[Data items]
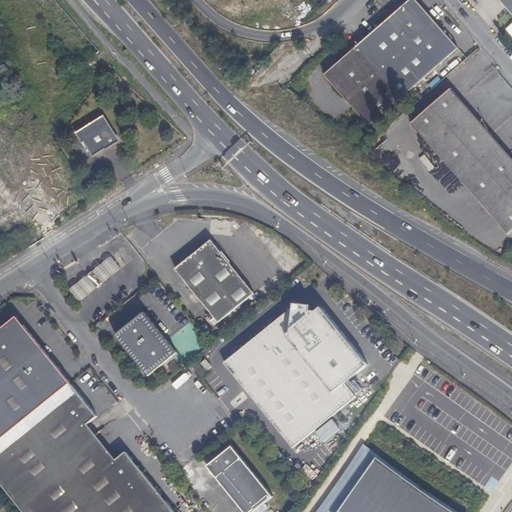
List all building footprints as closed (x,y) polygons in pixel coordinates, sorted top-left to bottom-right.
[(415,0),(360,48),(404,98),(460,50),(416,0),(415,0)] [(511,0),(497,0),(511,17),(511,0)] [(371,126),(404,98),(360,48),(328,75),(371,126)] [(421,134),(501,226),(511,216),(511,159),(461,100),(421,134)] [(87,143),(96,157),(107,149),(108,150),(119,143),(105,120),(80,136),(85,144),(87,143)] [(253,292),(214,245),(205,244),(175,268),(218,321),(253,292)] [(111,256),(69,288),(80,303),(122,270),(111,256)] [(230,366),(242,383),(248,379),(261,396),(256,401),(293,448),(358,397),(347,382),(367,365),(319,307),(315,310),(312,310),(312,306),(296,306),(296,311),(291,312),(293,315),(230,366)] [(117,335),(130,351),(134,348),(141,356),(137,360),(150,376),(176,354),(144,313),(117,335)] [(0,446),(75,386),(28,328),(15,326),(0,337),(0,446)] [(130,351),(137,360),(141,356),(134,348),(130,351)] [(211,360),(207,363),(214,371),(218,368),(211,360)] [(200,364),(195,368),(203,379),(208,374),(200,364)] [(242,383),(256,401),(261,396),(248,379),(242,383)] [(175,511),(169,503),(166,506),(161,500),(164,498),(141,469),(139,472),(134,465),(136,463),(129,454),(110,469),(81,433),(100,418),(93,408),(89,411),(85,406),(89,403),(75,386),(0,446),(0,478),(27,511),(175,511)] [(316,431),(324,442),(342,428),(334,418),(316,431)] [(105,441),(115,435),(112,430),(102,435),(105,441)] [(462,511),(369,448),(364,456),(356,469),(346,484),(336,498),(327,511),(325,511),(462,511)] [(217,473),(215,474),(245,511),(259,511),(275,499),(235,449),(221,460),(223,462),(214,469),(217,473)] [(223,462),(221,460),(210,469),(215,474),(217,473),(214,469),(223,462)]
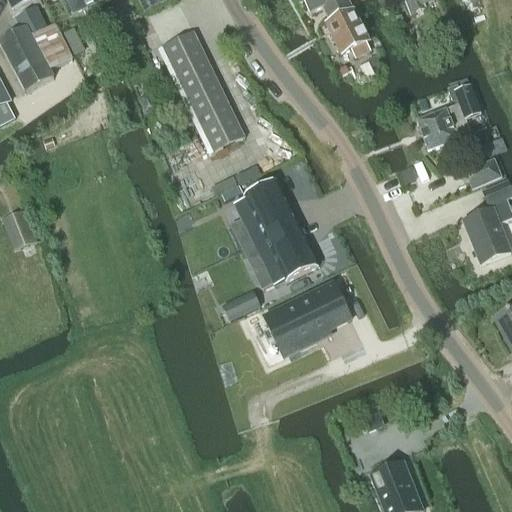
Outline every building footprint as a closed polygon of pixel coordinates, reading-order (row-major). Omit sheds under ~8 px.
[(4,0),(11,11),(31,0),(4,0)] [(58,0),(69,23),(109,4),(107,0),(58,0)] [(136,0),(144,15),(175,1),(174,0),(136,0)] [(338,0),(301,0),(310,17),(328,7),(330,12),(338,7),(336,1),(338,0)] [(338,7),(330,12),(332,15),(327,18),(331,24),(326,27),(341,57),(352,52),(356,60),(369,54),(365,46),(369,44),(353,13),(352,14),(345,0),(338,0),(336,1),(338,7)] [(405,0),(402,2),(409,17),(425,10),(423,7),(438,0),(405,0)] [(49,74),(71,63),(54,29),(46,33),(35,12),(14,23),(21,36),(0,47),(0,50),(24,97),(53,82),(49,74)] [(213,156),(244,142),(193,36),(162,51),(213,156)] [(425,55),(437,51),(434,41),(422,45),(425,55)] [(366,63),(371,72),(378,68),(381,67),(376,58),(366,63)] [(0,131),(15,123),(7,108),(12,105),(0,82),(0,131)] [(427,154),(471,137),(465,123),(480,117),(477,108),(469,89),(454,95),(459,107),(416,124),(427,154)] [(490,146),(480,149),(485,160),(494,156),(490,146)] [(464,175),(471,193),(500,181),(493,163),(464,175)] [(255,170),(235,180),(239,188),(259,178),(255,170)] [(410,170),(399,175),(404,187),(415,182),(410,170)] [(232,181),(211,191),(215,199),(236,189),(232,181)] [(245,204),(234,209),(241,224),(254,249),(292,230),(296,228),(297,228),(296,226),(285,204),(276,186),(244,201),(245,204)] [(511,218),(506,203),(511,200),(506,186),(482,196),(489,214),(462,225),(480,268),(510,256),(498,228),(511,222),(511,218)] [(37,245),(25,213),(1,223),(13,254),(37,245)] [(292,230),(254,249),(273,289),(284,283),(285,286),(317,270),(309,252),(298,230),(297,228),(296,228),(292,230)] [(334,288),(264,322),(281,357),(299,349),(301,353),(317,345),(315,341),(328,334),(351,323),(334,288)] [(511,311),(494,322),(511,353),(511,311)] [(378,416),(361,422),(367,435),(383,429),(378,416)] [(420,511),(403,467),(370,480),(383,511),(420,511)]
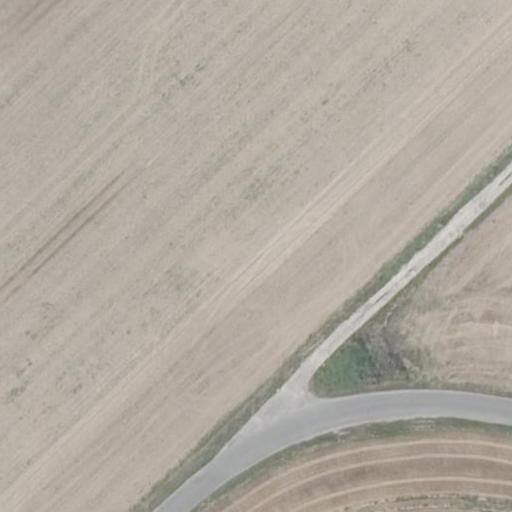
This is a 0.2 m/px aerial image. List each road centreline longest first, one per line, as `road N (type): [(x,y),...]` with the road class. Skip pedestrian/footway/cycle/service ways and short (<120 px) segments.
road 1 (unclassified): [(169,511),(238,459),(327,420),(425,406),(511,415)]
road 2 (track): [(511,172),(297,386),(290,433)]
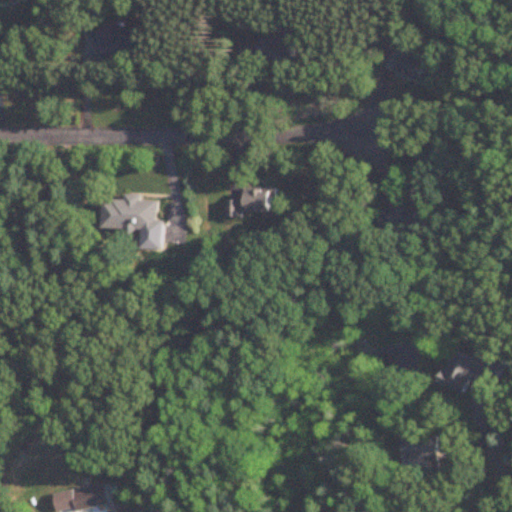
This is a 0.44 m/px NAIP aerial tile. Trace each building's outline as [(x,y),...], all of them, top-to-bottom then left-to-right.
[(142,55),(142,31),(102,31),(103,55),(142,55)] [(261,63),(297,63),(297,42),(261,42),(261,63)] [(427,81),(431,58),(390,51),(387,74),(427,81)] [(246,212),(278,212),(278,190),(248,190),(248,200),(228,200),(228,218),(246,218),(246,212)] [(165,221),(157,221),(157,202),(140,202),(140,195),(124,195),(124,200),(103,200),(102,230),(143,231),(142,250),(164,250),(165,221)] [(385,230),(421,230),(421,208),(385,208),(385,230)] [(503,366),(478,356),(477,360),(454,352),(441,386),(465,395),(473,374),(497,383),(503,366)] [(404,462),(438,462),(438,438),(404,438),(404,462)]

--

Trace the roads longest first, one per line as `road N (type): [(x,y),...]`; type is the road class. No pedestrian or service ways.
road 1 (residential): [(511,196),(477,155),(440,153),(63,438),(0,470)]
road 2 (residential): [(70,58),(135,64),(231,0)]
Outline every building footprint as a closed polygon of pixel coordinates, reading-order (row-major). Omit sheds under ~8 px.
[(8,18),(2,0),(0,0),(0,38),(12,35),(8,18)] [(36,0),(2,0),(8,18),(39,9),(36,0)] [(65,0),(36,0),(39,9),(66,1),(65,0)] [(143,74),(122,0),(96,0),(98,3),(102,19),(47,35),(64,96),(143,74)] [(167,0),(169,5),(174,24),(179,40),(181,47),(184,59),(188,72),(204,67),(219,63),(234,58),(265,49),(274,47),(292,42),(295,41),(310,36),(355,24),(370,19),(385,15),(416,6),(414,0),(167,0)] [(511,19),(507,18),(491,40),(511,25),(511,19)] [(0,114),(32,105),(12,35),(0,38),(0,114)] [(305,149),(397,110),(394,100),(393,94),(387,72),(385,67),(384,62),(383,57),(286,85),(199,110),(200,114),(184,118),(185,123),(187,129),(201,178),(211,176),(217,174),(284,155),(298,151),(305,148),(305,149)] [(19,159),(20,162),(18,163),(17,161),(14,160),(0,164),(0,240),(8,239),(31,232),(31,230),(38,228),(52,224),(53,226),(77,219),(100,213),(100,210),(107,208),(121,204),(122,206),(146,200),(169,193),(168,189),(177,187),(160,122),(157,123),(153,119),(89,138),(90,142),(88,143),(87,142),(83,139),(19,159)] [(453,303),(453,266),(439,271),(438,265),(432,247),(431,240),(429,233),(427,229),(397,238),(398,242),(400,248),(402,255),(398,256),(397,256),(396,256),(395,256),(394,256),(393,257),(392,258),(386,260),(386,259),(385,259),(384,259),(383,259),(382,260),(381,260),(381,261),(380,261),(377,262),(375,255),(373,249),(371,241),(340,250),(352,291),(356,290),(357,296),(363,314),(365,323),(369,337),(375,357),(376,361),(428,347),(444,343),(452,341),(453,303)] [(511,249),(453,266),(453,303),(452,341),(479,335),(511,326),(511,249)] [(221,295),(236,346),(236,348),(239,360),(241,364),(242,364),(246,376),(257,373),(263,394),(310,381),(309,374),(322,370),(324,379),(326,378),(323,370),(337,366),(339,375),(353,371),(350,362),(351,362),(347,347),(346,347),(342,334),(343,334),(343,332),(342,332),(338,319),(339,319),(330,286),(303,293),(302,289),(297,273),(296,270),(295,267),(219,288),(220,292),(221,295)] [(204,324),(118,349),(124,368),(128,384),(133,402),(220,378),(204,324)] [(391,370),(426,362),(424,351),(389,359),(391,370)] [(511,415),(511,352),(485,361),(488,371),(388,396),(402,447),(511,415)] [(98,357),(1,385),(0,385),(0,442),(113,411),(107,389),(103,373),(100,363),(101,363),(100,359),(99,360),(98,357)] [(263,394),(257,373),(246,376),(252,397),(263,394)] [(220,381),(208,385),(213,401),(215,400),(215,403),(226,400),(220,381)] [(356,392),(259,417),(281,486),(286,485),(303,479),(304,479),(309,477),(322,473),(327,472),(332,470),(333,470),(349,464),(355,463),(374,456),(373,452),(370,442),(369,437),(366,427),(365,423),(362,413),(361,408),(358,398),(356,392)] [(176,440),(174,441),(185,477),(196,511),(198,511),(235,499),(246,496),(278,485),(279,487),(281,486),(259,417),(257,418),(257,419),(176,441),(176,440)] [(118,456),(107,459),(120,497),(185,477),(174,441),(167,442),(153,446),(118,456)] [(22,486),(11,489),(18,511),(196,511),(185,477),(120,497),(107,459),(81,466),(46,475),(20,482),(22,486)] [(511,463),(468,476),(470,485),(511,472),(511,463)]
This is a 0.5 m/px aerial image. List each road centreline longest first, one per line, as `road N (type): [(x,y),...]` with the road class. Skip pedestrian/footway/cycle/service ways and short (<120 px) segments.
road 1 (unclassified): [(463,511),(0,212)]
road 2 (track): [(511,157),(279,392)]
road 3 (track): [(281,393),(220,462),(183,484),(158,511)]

==

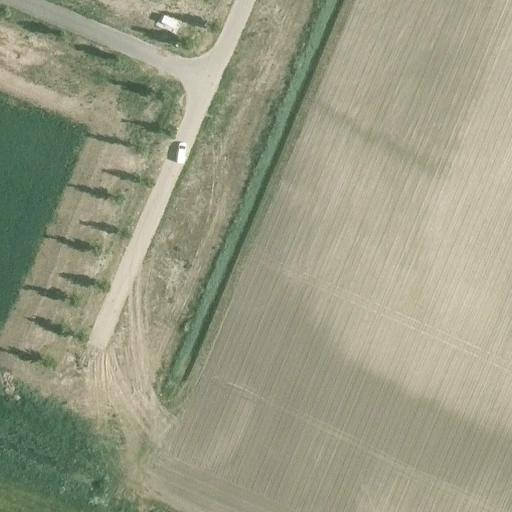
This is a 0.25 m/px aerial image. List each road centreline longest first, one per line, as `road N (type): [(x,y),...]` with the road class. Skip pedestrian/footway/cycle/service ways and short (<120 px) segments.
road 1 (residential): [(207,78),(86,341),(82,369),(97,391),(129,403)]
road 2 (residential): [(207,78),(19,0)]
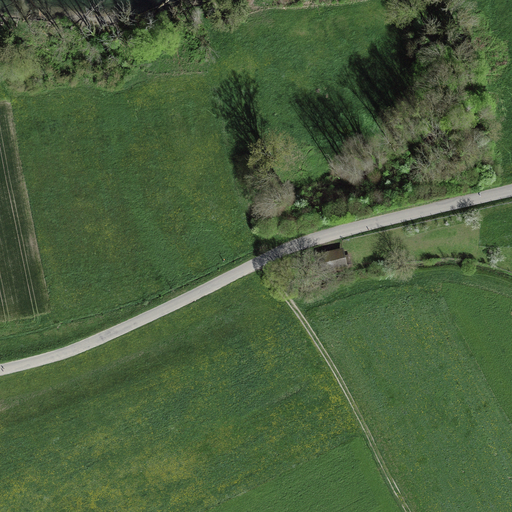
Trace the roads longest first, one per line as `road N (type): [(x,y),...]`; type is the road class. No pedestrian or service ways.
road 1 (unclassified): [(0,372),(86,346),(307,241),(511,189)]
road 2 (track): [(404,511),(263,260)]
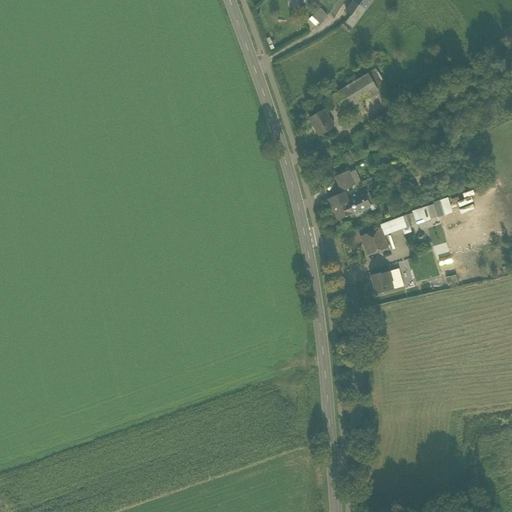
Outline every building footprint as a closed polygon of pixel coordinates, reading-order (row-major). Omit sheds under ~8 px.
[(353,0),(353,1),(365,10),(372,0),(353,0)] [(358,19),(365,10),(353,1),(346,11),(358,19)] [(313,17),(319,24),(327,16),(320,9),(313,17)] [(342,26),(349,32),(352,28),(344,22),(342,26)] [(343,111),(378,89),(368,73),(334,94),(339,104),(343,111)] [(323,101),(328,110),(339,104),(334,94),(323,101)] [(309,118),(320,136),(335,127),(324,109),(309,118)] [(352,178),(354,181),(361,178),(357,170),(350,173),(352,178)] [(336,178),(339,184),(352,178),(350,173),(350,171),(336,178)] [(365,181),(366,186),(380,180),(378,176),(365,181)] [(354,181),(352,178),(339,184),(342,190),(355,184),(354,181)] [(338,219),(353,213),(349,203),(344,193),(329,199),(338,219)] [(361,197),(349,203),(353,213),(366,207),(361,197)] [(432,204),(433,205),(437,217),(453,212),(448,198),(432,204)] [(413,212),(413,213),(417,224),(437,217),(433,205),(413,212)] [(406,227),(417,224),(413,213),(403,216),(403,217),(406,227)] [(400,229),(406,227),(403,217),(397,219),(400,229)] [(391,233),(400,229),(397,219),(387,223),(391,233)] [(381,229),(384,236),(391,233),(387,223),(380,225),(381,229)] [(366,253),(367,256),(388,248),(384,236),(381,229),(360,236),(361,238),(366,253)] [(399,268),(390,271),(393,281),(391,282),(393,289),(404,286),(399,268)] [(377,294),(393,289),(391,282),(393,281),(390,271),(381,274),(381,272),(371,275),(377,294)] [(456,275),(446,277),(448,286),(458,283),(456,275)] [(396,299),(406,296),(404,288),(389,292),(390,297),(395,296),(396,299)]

→ **Task to complete**
Rewrite the stretch from the line containing "This is a 0.5" through the line containing "road 3 (track): [(281,393),(220,462),(183,484),(158,511)]", changing "track" to "trail" and leaving everything else as it is.

→ **Output of the task**
This is a 0.5 m/px aerial image. List each road centreline longest first, one per line, as `road N (type): [(x,y),...]` with the road class. Skip pedestrian/footway/cycle/service ways and short (<120 px) segments.
road 1 (unclassified): [(463,511),(0,212)]
road 2 (trail): [(511,157),(279,392)]
road 3 (trail): [(281,393),(220,462),(183,484),(158,511)]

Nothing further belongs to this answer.